▸ What is expected
Exactly reproduce the entries, dropping any pictures from your copy.

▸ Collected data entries
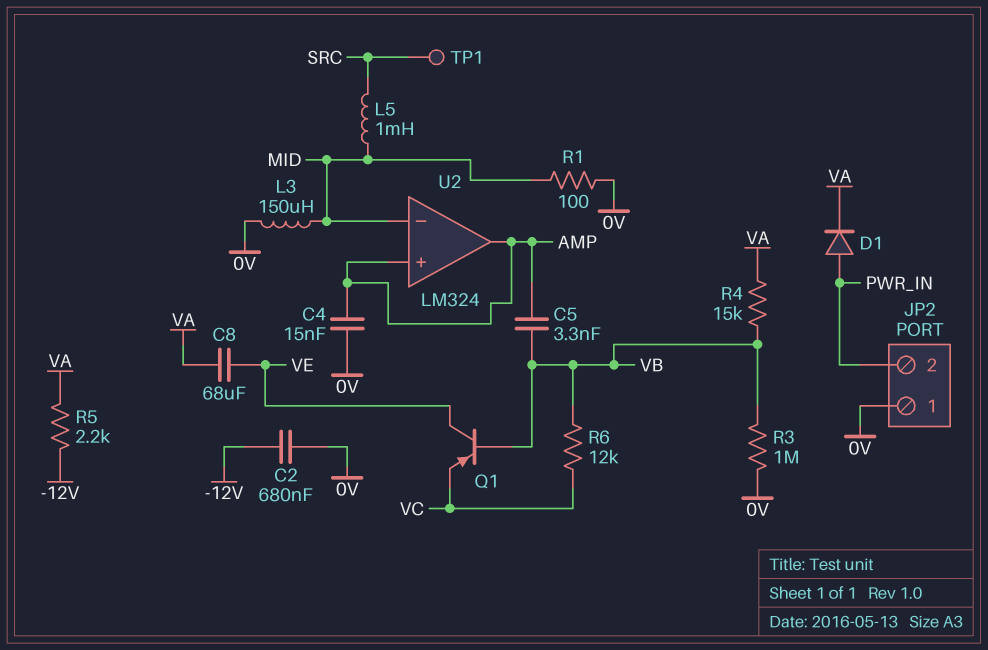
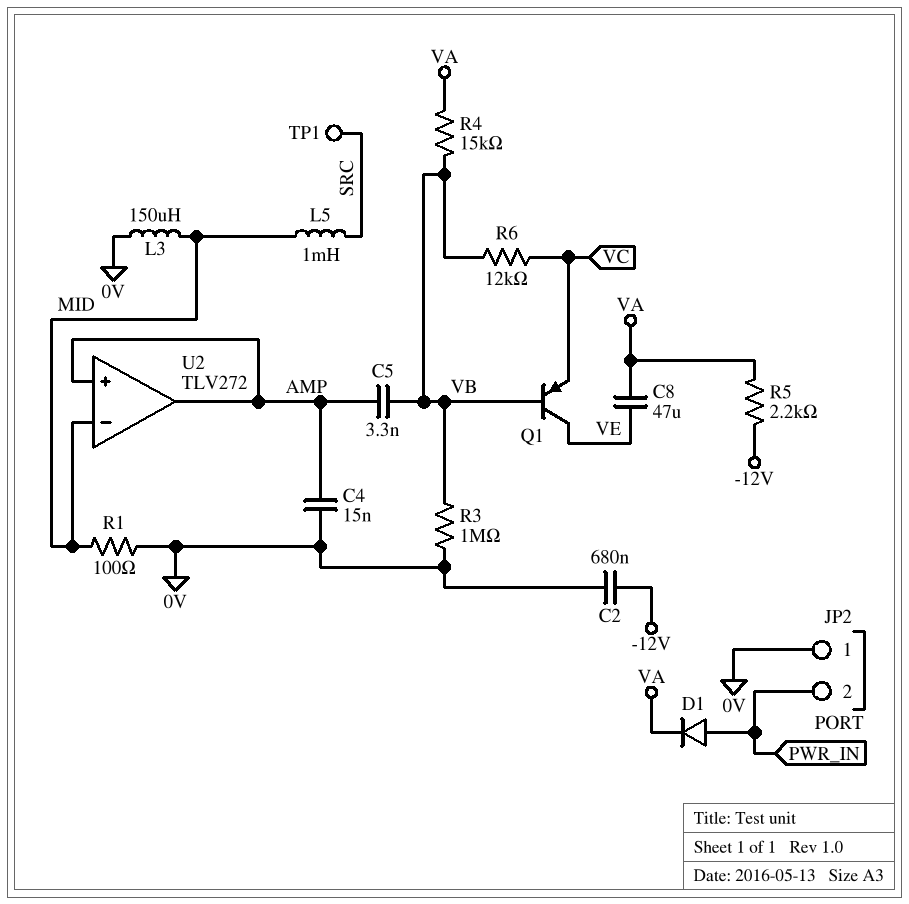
C8: 68uF (VA, VE) -> 47uF (VA, VE)
U2: LM324 -> TLV272

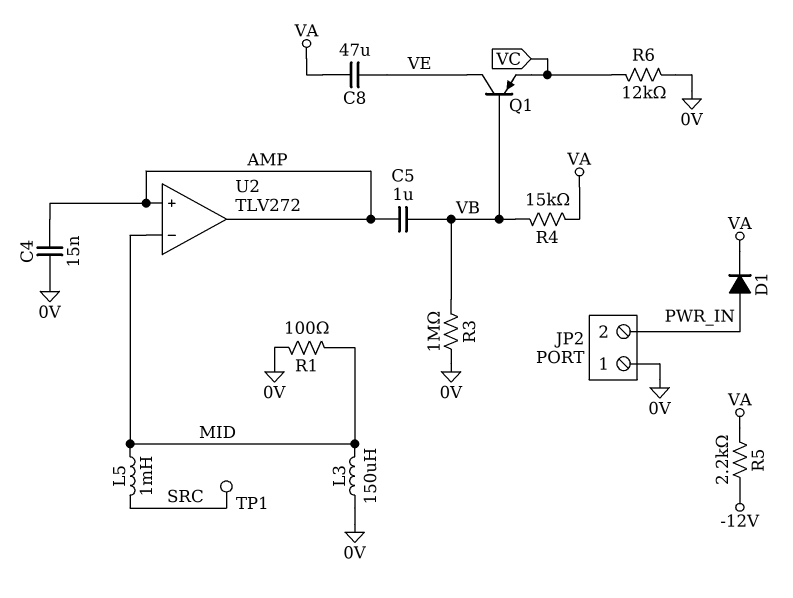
C2: 680nF (-12V, 0V) -> none
C5: 3.3nF (AMP, VB) -> 1uF (AMP, VB)
R6: 12k (VB, VC) -> 12k (0V, VC)

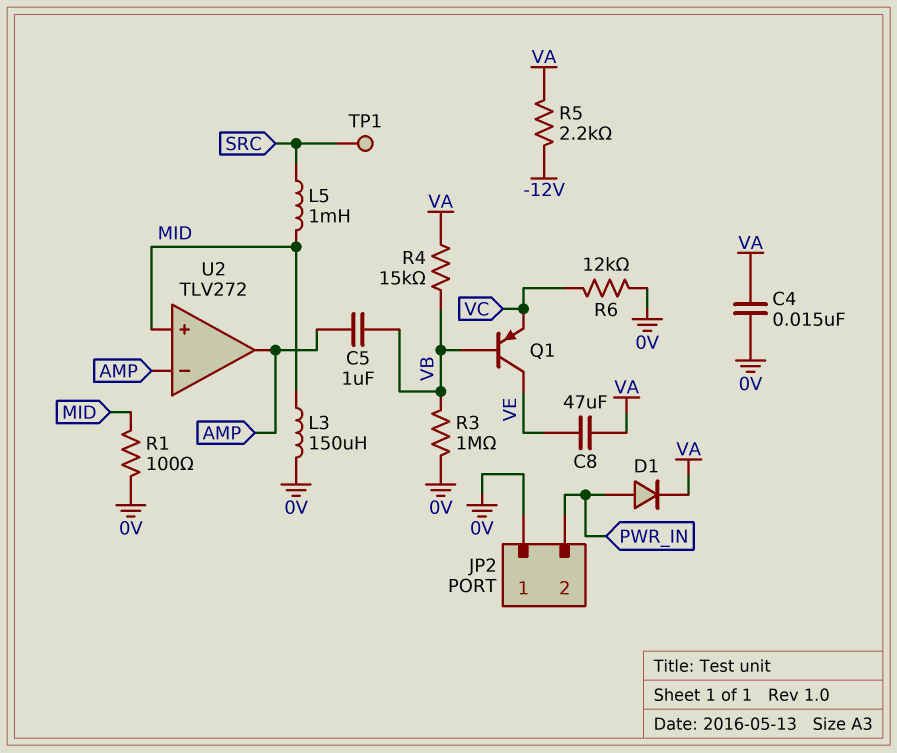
C4: 15nF (0V, AMP) -> 15nF (0V, VA)
U2 pin in+: AMP -> MID
U2 pin in-: MID -> AMP

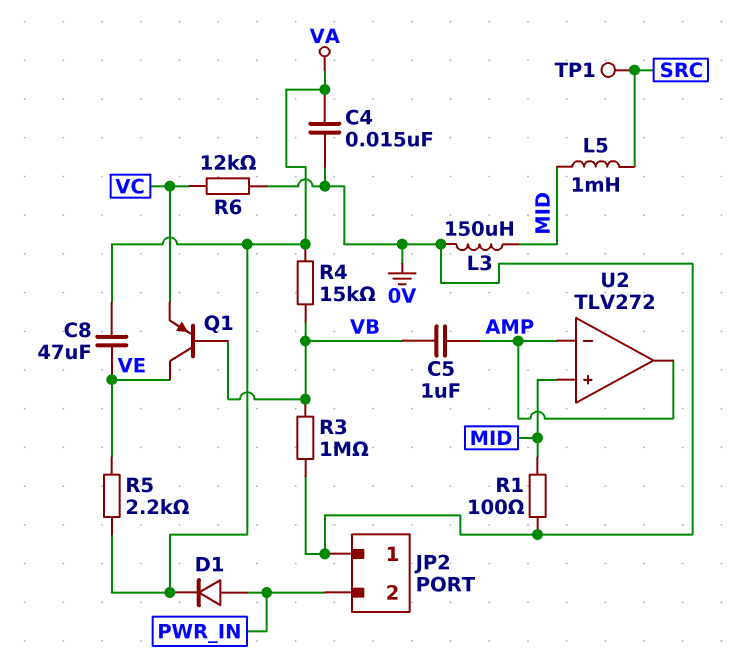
R5: 2.2k (-12V, VA) -> 2.2k (VA, VE)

▸ Expected answer
C8: 68uF (VA, VE) -> 47uF (VA, VE)
U2: LM324 -> TLV272

C2: 680nF (-12V, 0V) -> none
C5: 3.3nF (AMP, VB) -> 1uF (AMP, VB)
R6: 12k (VB, VC) -> 12k (0V, VC)

C4: 15nF (0V, AMP) -> 15nF (0V, VA)
U2 pin in+: AMP -> MID
U2 pin in-: MID -> AMP

R5: 2.2k (-12V, VA) -> 2.2k (VA, VE)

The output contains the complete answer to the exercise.